» Object tracking records
▬▬▬▬▬▬▬▬▬▬

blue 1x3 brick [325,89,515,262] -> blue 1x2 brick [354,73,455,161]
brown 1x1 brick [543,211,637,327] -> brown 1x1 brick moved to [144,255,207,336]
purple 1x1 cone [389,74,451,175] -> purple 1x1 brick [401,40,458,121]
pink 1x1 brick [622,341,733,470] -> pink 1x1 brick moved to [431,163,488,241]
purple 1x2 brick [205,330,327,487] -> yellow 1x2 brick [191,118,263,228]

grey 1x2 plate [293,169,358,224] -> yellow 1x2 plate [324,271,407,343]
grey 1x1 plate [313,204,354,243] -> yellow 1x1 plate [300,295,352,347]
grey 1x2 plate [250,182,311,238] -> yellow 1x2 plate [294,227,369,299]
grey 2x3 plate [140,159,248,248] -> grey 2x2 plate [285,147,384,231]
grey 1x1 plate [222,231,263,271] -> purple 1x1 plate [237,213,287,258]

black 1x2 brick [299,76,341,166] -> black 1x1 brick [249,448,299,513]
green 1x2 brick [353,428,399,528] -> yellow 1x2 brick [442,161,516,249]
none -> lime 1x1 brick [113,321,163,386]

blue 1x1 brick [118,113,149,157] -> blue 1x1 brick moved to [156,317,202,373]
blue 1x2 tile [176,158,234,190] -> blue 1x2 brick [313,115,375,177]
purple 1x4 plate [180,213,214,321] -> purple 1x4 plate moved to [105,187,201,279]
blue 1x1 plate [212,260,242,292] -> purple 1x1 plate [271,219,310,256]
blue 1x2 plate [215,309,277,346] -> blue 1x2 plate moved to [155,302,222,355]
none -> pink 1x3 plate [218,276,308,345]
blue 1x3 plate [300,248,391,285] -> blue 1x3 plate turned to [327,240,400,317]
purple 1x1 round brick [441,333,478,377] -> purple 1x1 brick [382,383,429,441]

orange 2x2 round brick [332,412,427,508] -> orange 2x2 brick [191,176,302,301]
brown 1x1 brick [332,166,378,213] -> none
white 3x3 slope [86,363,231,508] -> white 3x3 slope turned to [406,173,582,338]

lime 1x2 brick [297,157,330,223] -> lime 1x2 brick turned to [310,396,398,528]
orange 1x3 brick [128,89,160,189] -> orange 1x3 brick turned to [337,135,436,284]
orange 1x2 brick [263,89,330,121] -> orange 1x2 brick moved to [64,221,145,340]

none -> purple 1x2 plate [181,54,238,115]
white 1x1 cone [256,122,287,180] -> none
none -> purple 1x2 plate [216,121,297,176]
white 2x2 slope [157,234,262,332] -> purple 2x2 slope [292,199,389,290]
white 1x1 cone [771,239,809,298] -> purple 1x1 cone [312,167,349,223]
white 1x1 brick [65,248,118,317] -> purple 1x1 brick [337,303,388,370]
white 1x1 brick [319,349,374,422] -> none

▬▬▬▬▬▬▬▬▬▬

» EXERCISE REQUIREMENTS
All of the records above should be transcribed exactly.

» WRITTEN RESPONSE
blue 1x3 brick [325,89,515,262] -> blue 1x2 brick [354,73,455,161]
brown 1x1 brick [543,211,637,327] -> brown 1x1 brick moved to [144,255,207,336]
purple 1x1 cone [389,74,451,175] -> purple 1x1 brick [401,40,458,121]
pink 1x1 brick [622,341,733,470] -> pink 1x1 brick moved to [431,163,488,241]
purple 1x2 brick [205,330,327,487] -> yellow 1x2 brick [191,118,263,228]

grey 1x2 plate [293,169,358,224] -> yellow 1x2 plate [324,271,407,343]
grey 1x1 plate [313,204,354,243] -> yellow 1x1 plate [300,295,352,347]
grey 1x2 plate [250,182,311,238] -> yellow 1x2 plate [294,227,369,299]
grey 2x3 plate [140,159,248,248] -> grey 2x2 plate [285,147,384,231]
grey 1x1 plate [222,231,263,271] -> purple 1x1 plate [237,213,287,258]

black 1x2 brick [299,76,341,166] -> black 1x1 brick [249,448,299,513]
green 1x2 brick [353,428,399,528] -> yellow 1x2 brick [442,161,516,249]
none -> lime 1x1 brick [113,321,163,386]

blue 1x1 brick [118,113,149,157] -> blue 1x1 brick moved to [156,317,202,373]
blue 1x2 tile [176,158,234,190] -> blue 1x2 brick [313,115,375,177]
purple 1x4 plate [180,213,214,321] -> purple 1x4 plate moved to [105,187,201,279]
blue 1x1 plate [212,260,242,292] -> purple 1x1 plate [271,219,310,256]
blue 1x2 plate [215,309,277,346] -> blue 1x2 plate moved to [155,302,222,355]
none -> pink 1x3 plate [218,276,308,345]
blue 1x3 plate [300,248,391,285] -> blue 1x3 plate turned to [327,240,400,317]
purple 1x1 round brick [441,333,478,377] -> purple 1x1 brick [382,383,429,441]

orange 2x2 round brick [332,412,427,508] -> orange 2x2 brick [191,176,302,301]
brown 1x1 brick [332,166,378,213] -> none
white 3x3 slope [86,363,231,508] -> white 3x3 slope turned to [406,173,582,338]

lime 1x2 brick [297,157,330,223] -> lime 1x2 brick turned to [310,396,398,528]
orange 1x3 brick [128,89,160,189] -> orange 1x3 brick turned to [337,135,436,284]
orange 1x2 brick [263,89,330,121] -> orange 1x2 brick moved to [64,221,145,340]

none -> purple 1x2 plate [181,54,238,115]
white 1x1 cone [256,122,287,180] -> none
none -> purple 1x2 plate [216,121,297,176]
white 2x2 slope [157,234,262,332] -> purple 2x2 slope [292,199,389,290]
white 1x1 cone [771,239,809,298] -> purple 1x1 cone [312,167,349,223]
white 1x1 brick [65,248,118,317] -> purple 1x1 brick [337,303,388,370]
white 1x1 brick [319,349,374,422] -> none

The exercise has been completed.